#### Work item:
From the first line to the last, print the material exactly, skipping the pictures.

#### Exercise data:
____

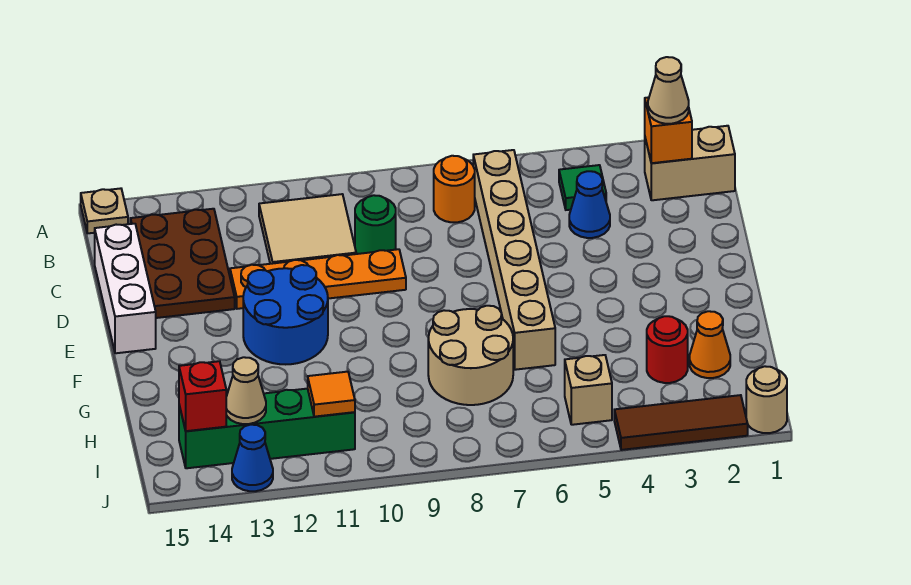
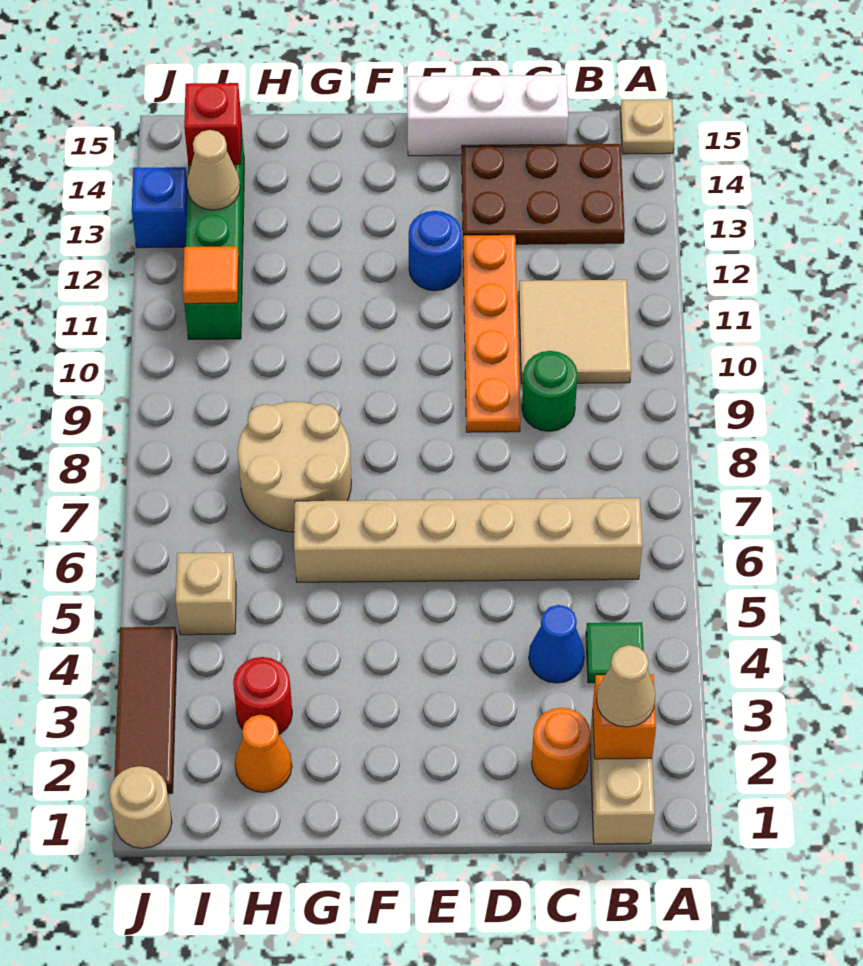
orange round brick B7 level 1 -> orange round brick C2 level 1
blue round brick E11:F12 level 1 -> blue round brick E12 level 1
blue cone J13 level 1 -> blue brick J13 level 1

____

#### Answer to this task:
orange round brick B7 level 1 -> orange round brick C2 level 1
blue round brick E11:F12 level 1 -> blue round brick E12 level 1
blue cone J13 level 1 -> blue brick J13 level 1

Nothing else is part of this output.